#### TASK DETAILS
The copy you give must match the records exactly, except that it holds no images.

Before and after images:
^^^^^^^^

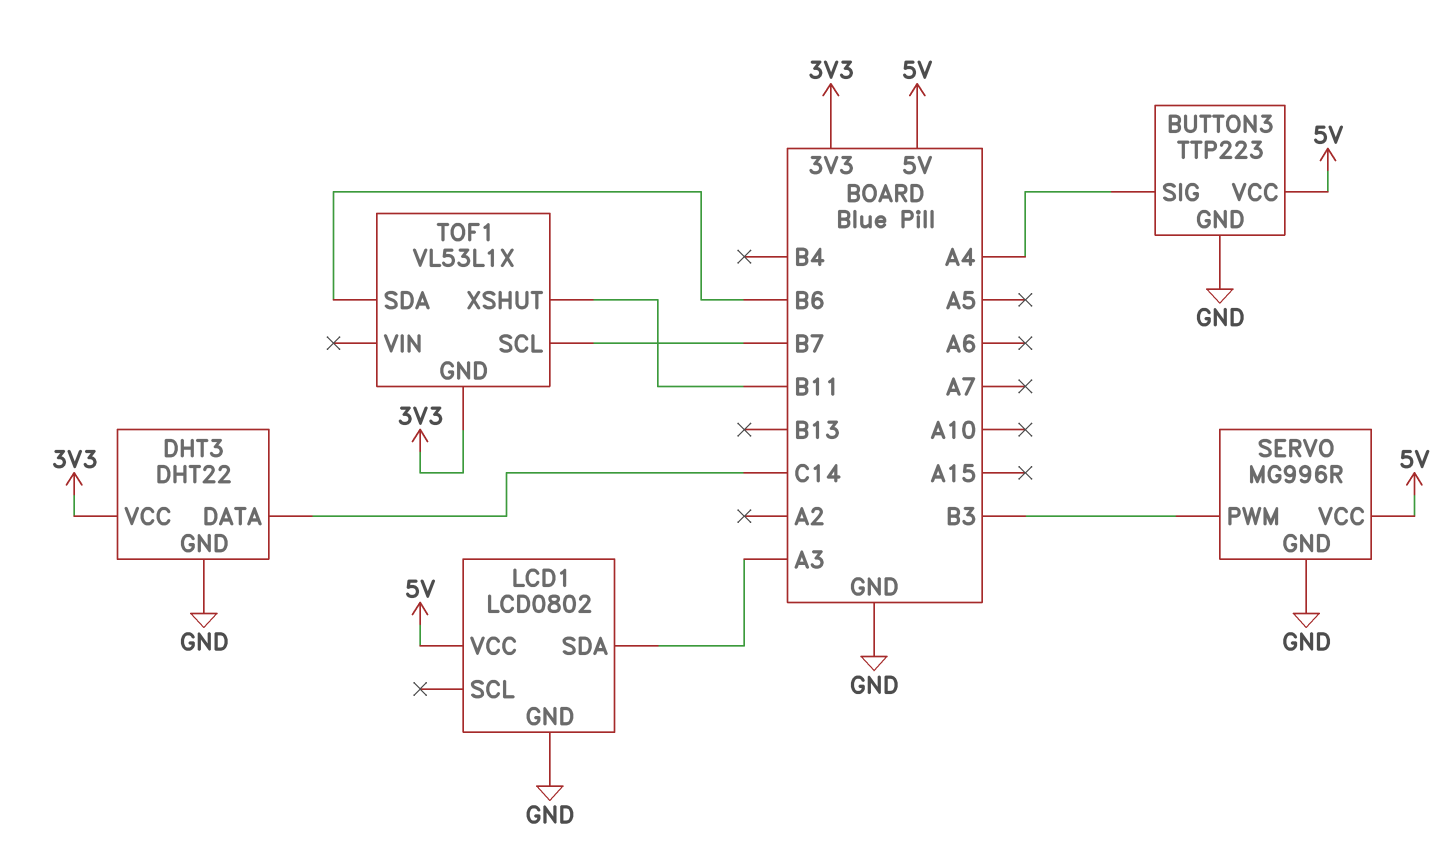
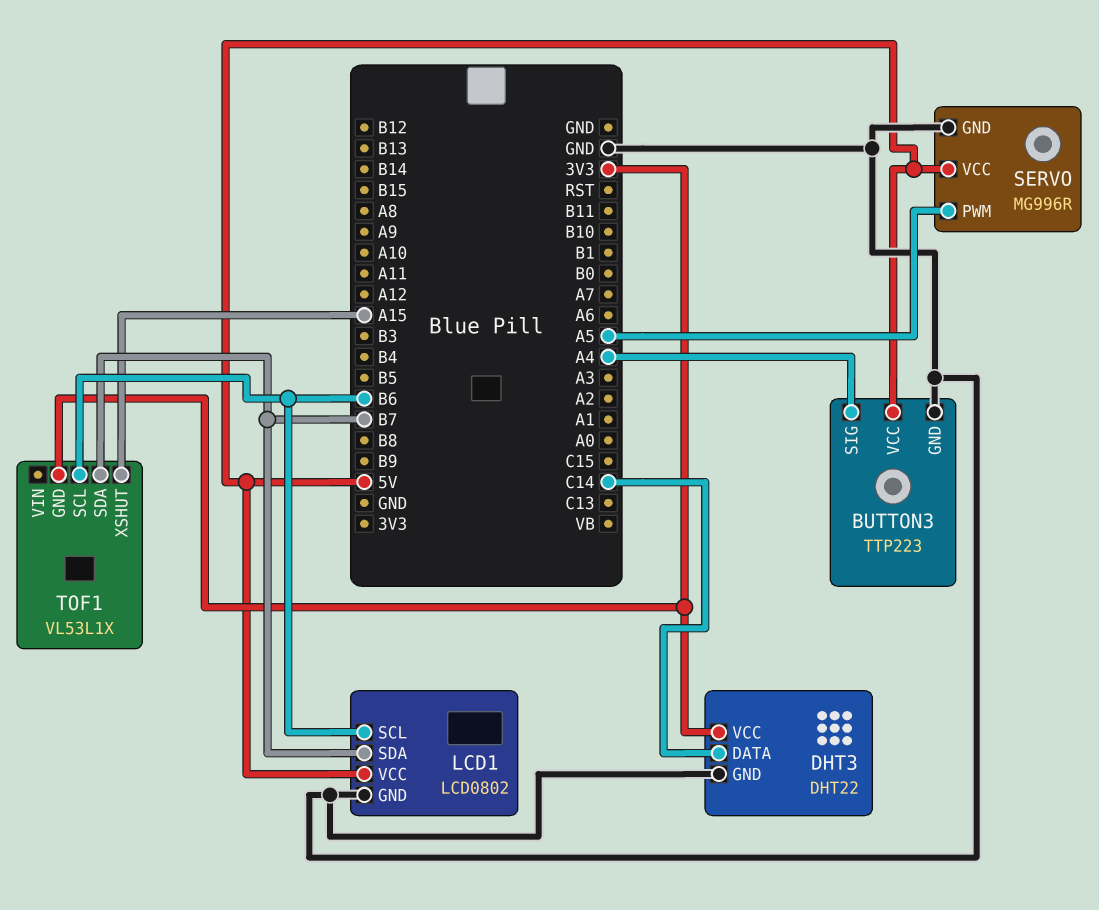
LCD1 pin SCL: none -> B6
LCD1 pin SDA: A3 -> B7
SERVO pin PWM: B3 -> A5
TOF1 pin SCL: B7 -> B6
TOF1 pin SDA: B6 -> B7
TOF1 pin XSHUT: B11 -> A15

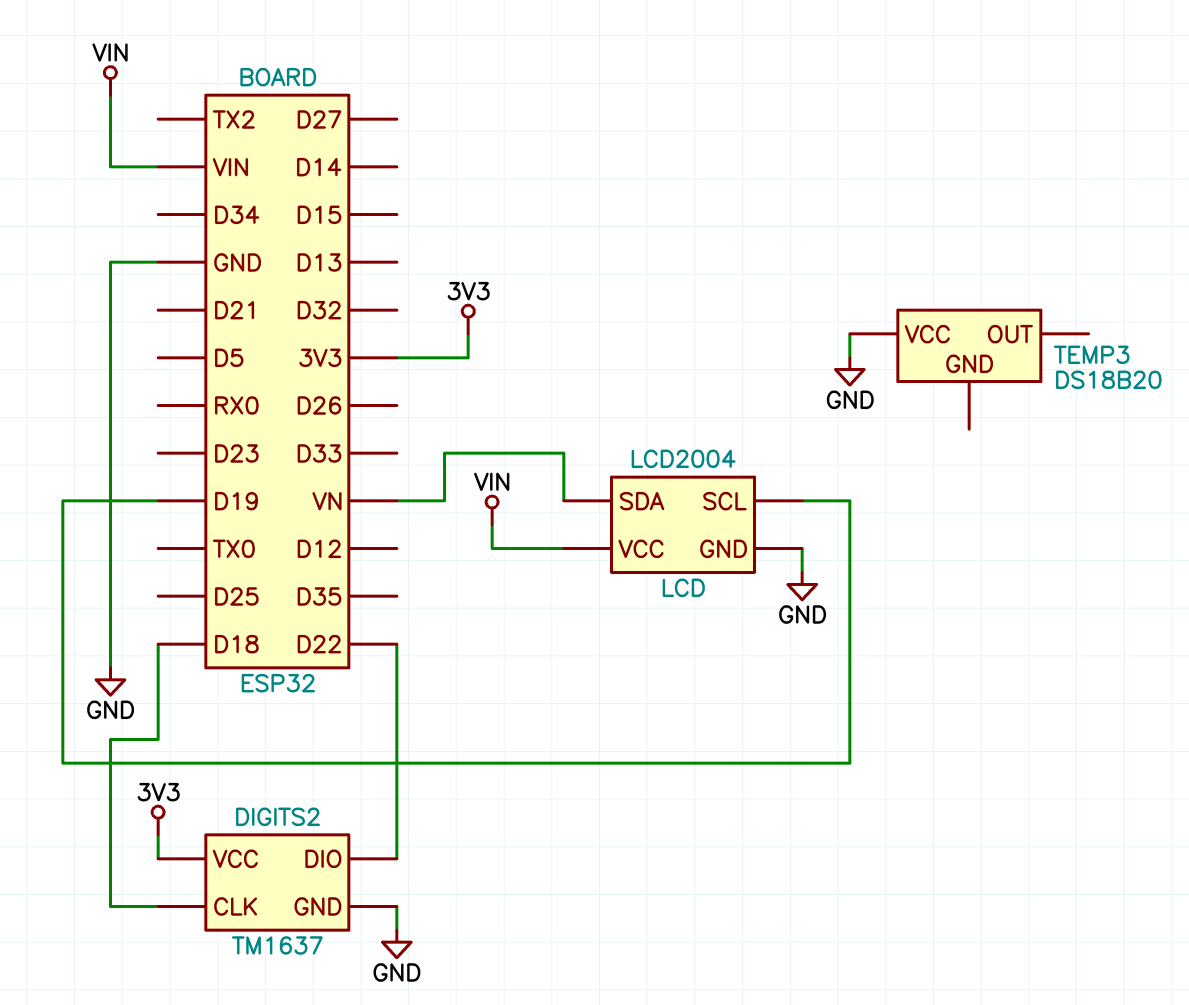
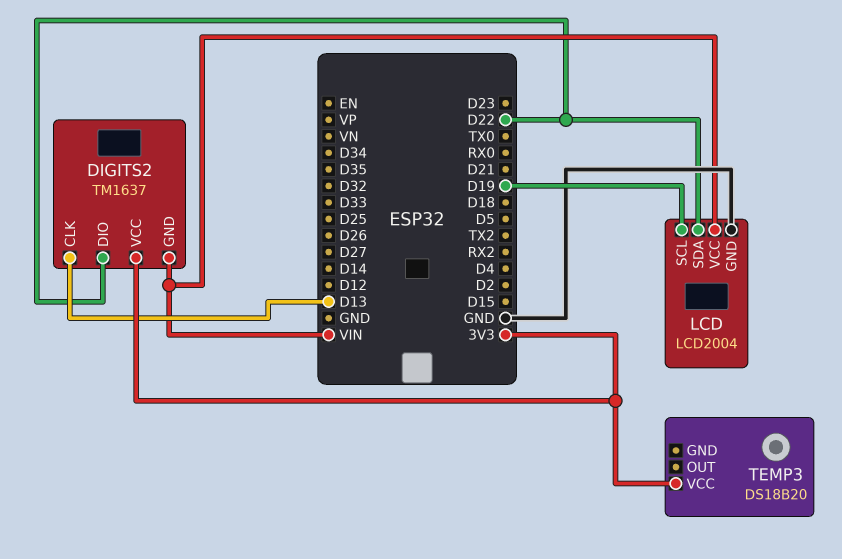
DIGITS2 pin CLK: D18 -> D13
DIGITS2 pin GND: GND -> VIN
LCD pin SDA: VN -> D22
TEMP3 pin VCC: GND -> 3V3

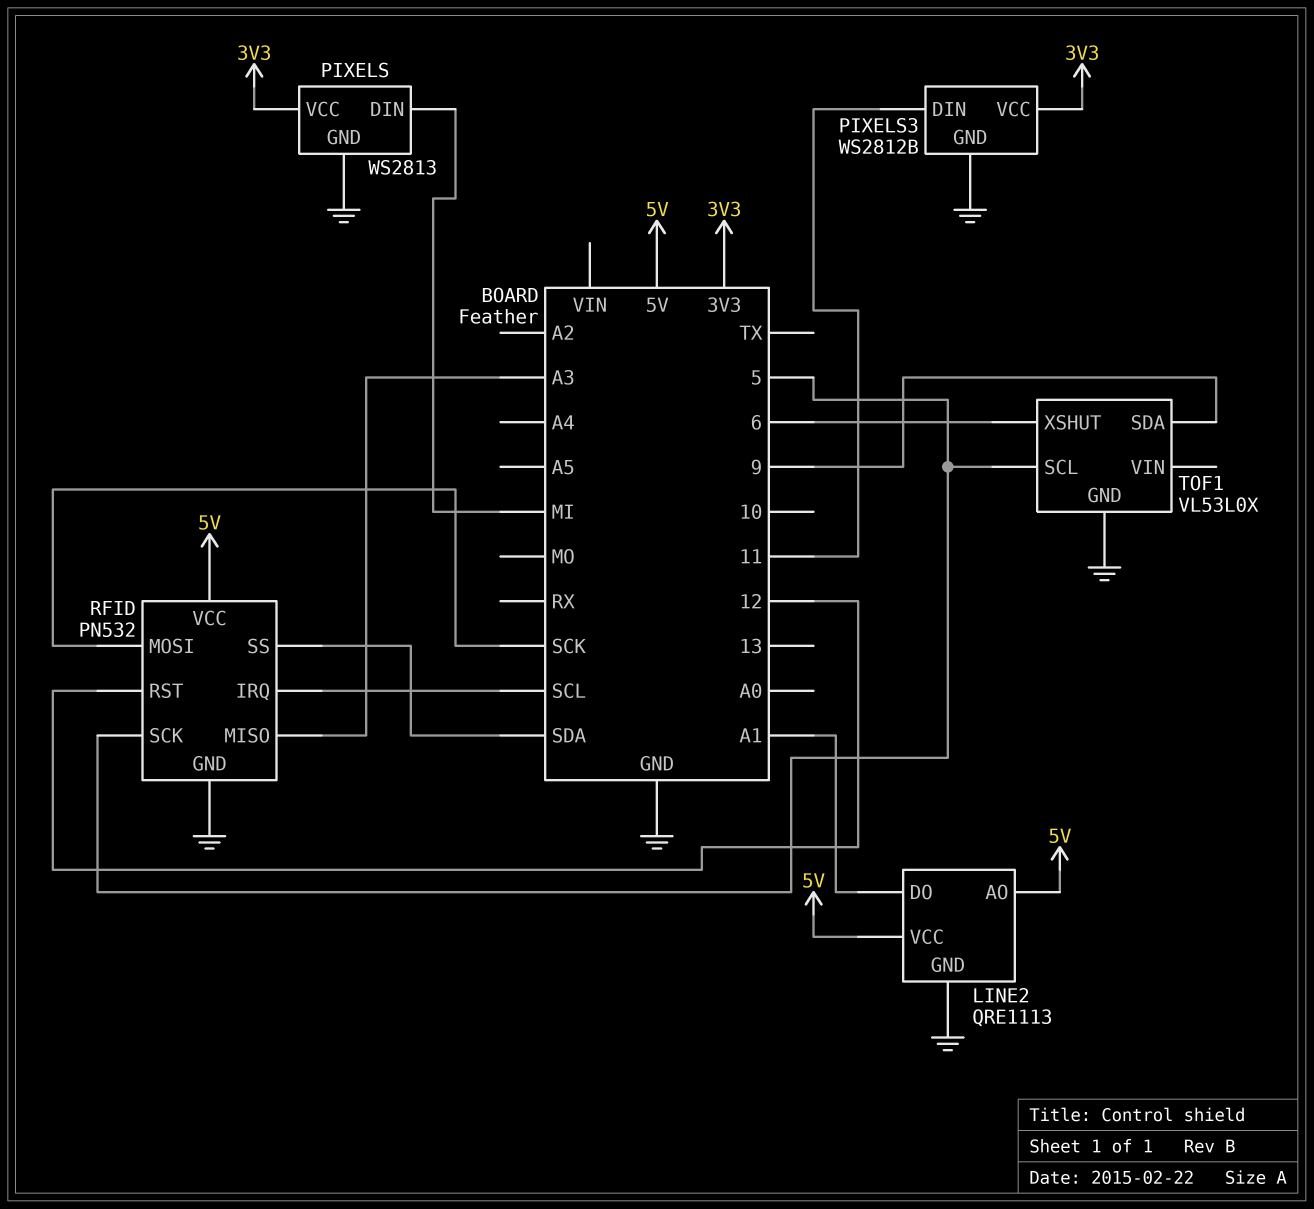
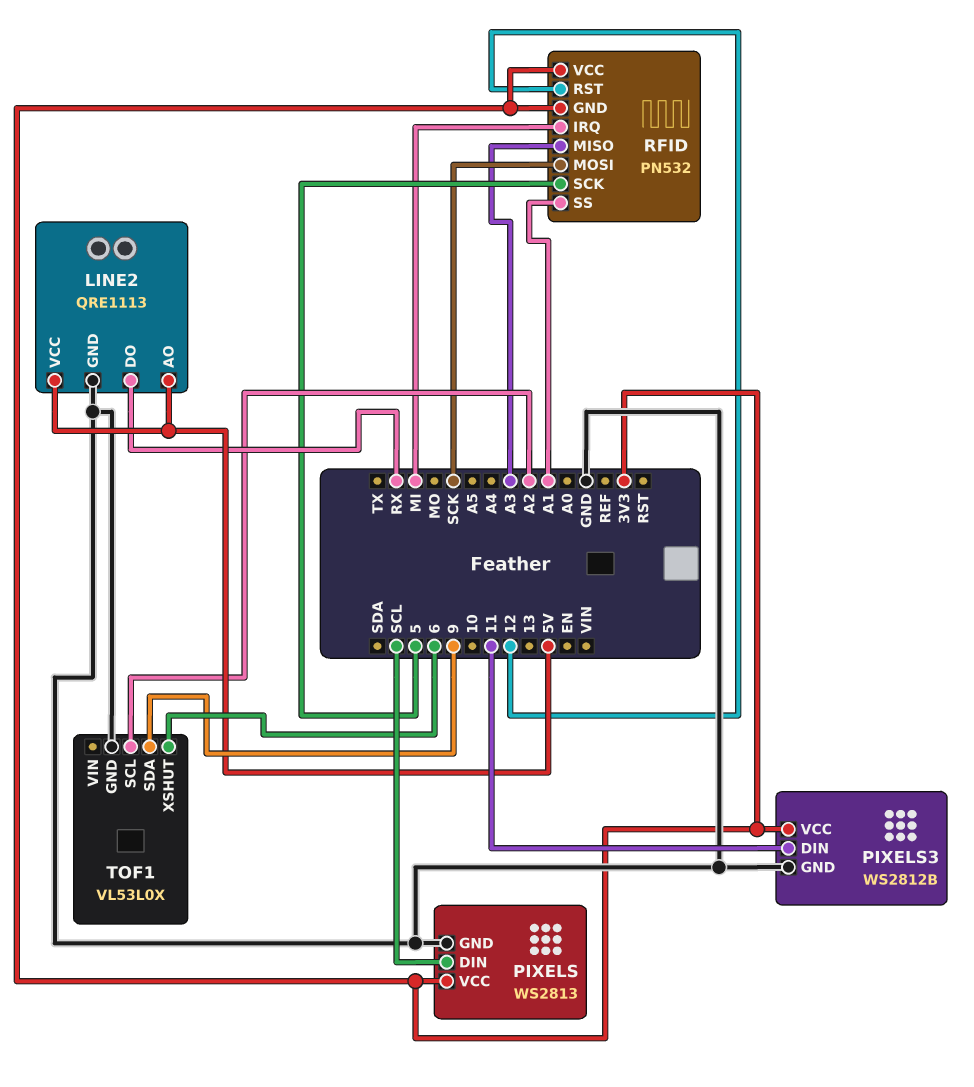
LINE2 pin DO: A1 -> RX
PIXELS pin DIN: MI -> SCL
RFID pin GND: GND -> 3V3
RFID pin IRQ: SCL -> MI
RFID pin SS: SDA -> A1
RFID pin VCC: 5V -> 3V3
TOF1 pin SCL: 5 -> A2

^^^^^^^^

#### OUTPUT FOR THIS TASK
LCD1 pin SCL: none -> B6
LCD1 pin SDA: A3 -> B7
SERVO pin PWM: B3 -> A5
TOF1 pin SCL: B7 -> B6
TOF1 pin SDA: B6 -> B7
TOF1 pin XSHUT: B11 -> A15

DIGITS2 pin CLK: D18 -> D13
DIGITS2 pin GND: GND -> VIN
LCD pin SDA: VN -> D22
TEMP3 pin VCC: GND -> 3V3

LINE2 pin DO: A1 -> RX
PIXELS pin DIN: MI -> SCL
RFID pin GND: GND -> 3V3
RFID pin IRQ: SCL -> MI
RFID pin SS: SDA -> A1
RFID pin VCC: 5V -> 3V3
TOF1 pin SCL: 5 -> A2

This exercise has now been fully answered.